** Opening INPUT RECORDS block **

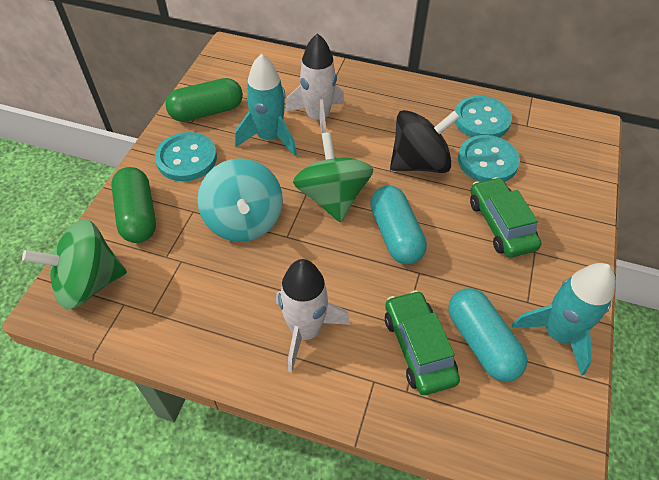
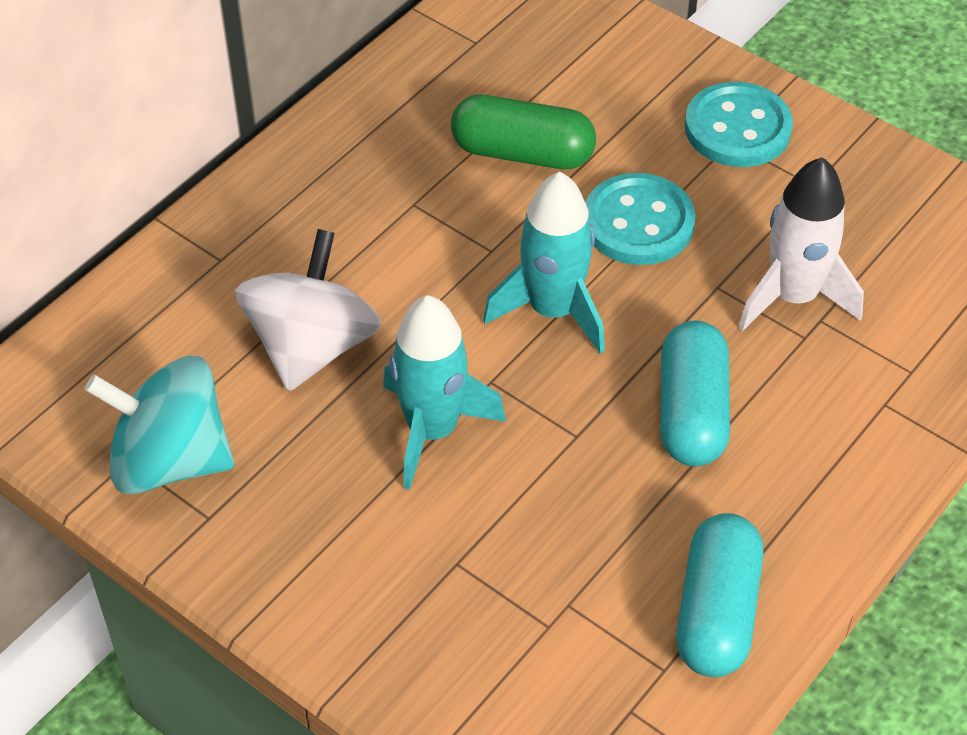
black spinning top: 1 -> 0
green capsule: 2 -> 1
green car: 2 -> 0
green spinning top: 2 -> 0
turquoise button: 3 -> 2
white rocket: 2 -> 1
white spinning top: 0 -> 1

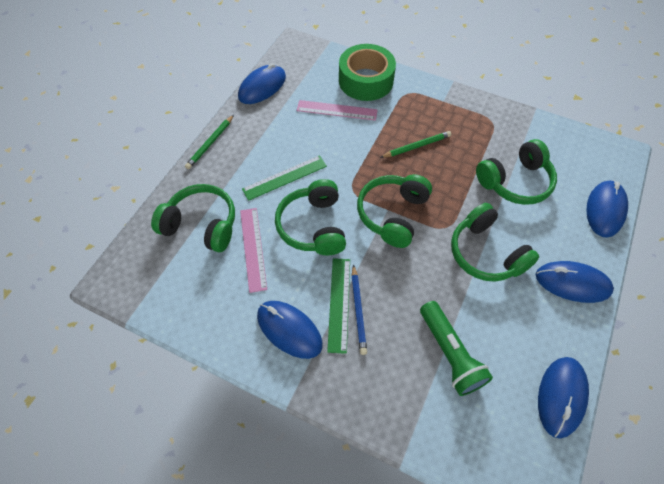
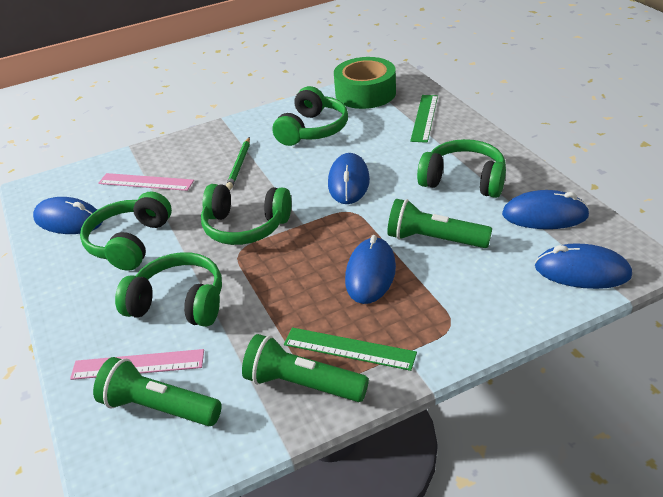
blue pencil: 1 -> 0
green flashlight: 1 -> 3
green pencil: 2 -> 1

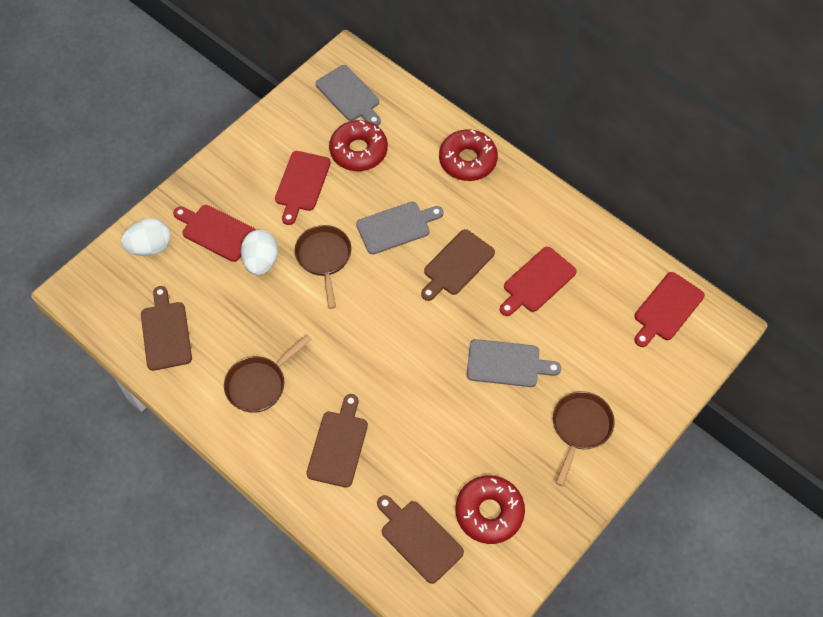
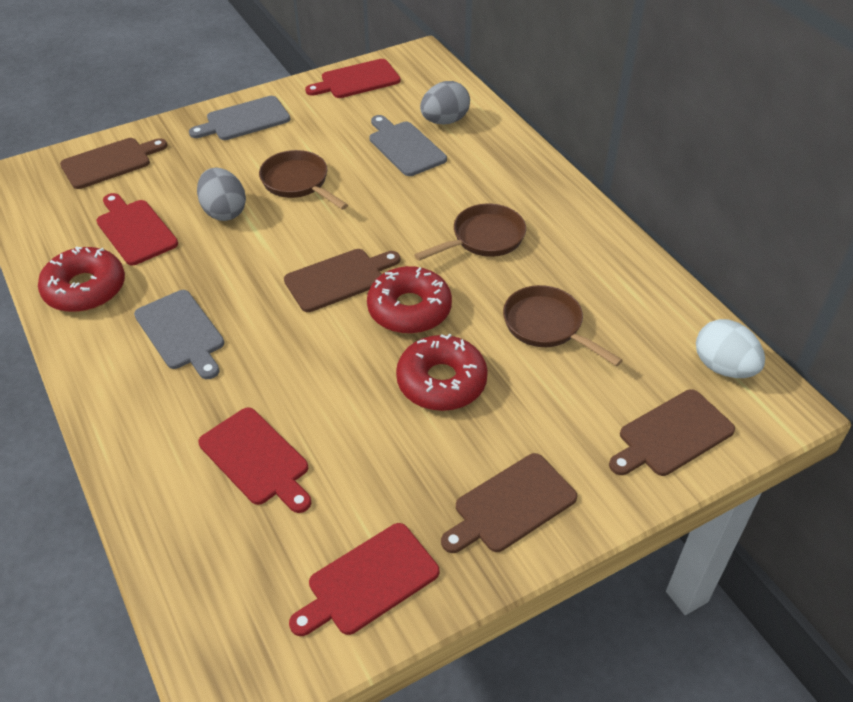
grey egg: 0 -> 2
white egg: 2 -> 1

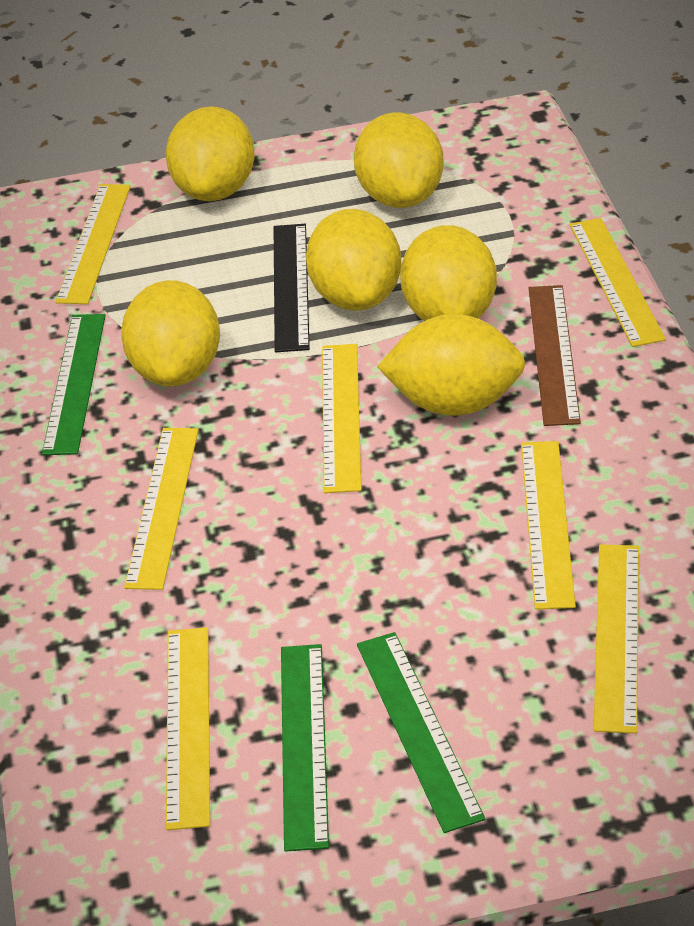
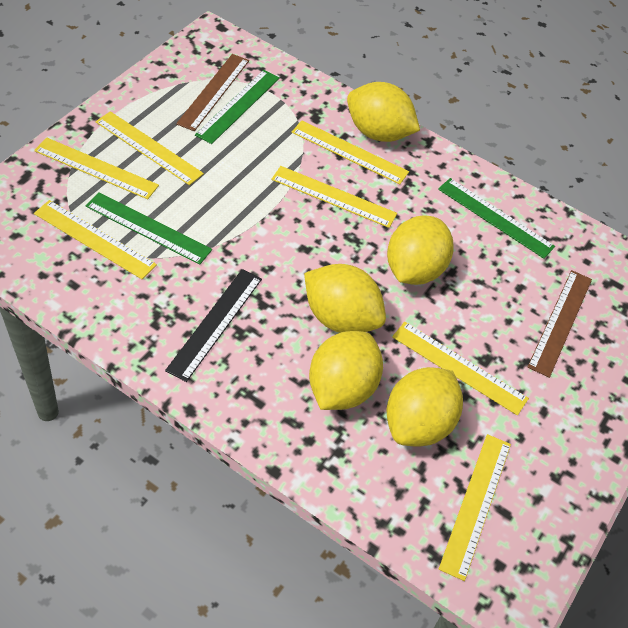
brown ruler: 1 -> 2
yellow lemon: 6 -> 5

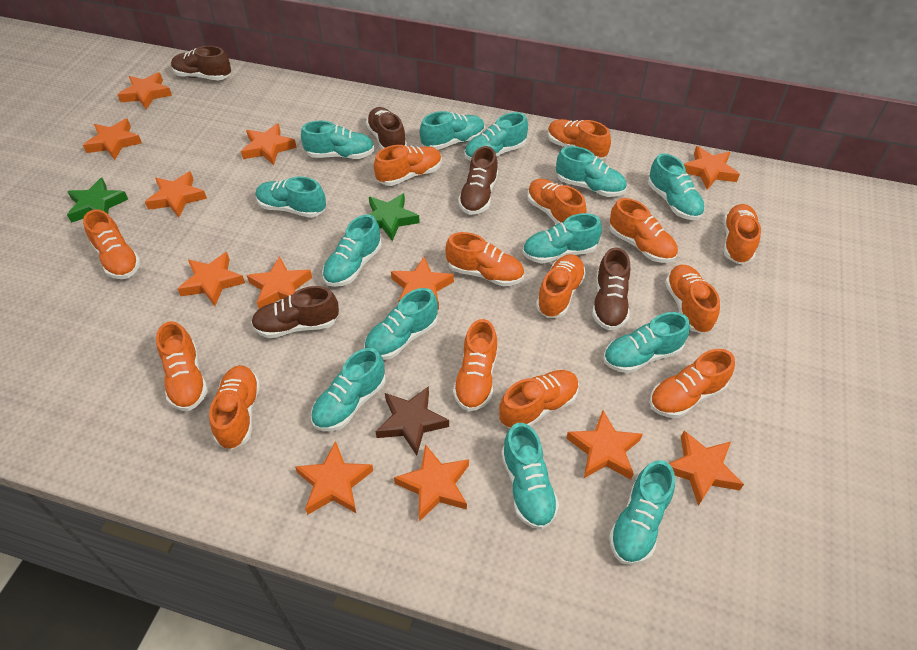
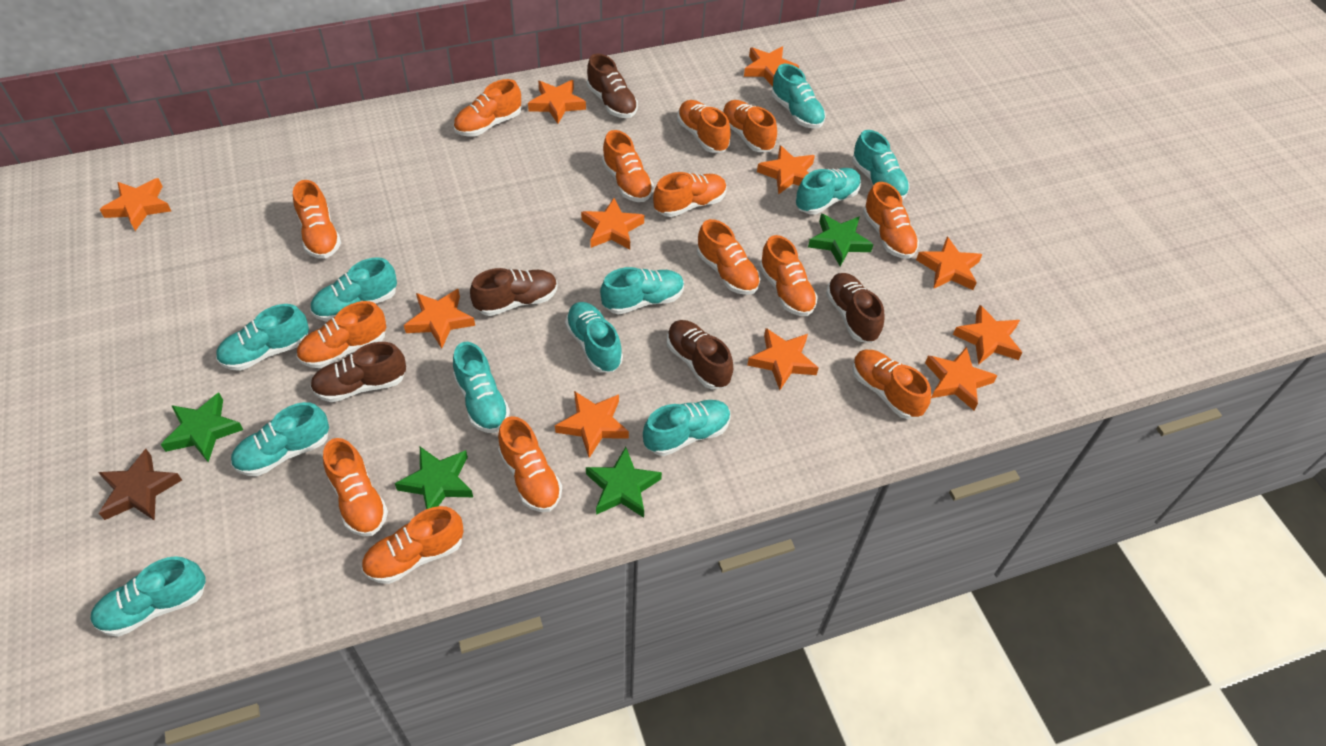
green star: 2 -> 4
orange star: 12 -> 11
turquoise shoe: 13 -> 11

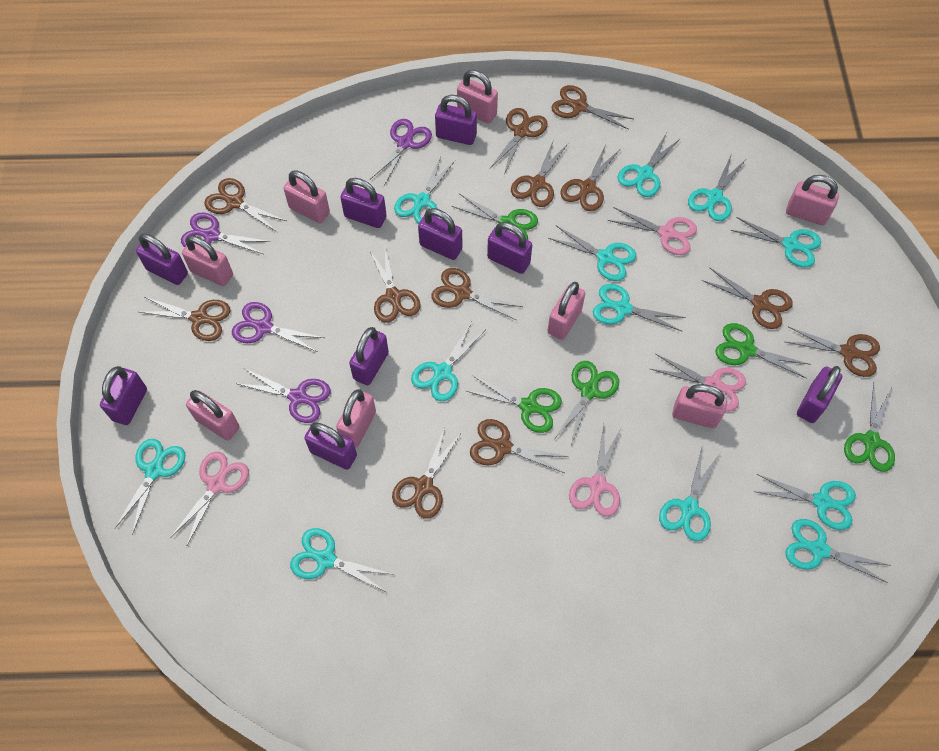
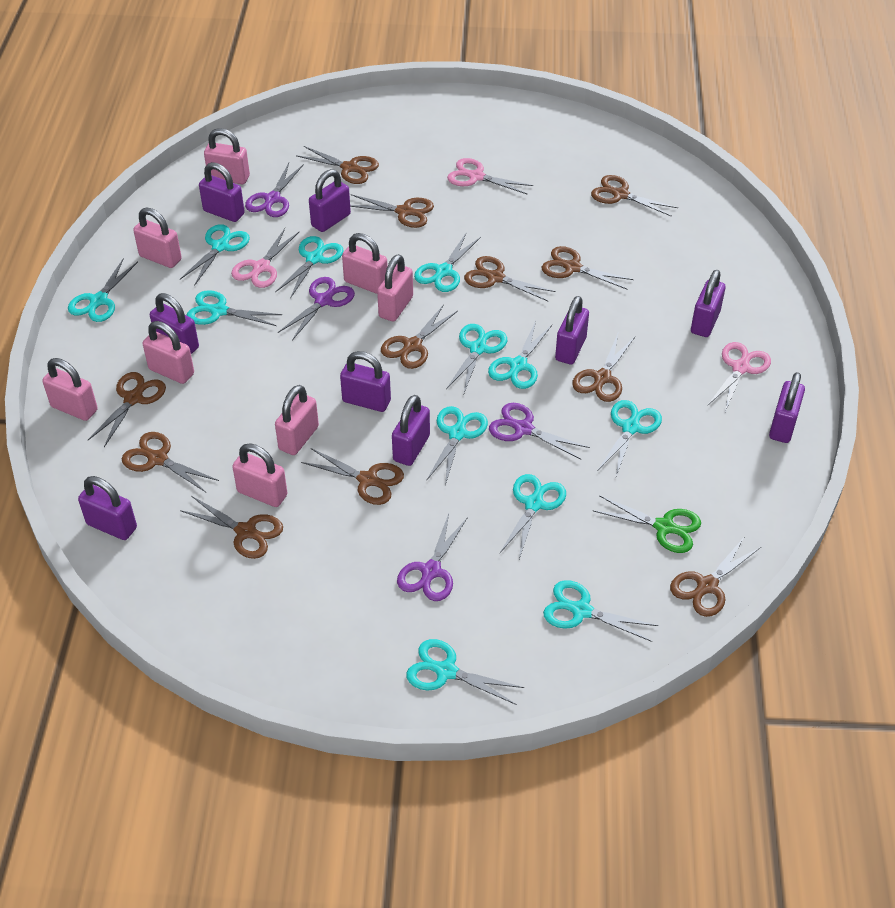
green scissors: 5 -> 1
pink scissors: 4 -> 3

** Closing INPUT RECORDS block **

== DIRECTIONS FOR THIS TASK ==
The lines to retype run from the one containing "green pencil: 2 -> 1" through the last line of the records above; write them exactly and skip the pictures.

== OUTPUT ==
green pencil: 2 -> 1

grey egg: 0 -> 2
white egg: 2 -> 1

brown ruler: 1 -> 2
yellow lemon: 6 -> 5

green star: 2 -> 4
orange star: 12 -> 11
turquoise shoe: 13 -> 11

green scissors: 5 -> 1
pink scissors: 4 -> 3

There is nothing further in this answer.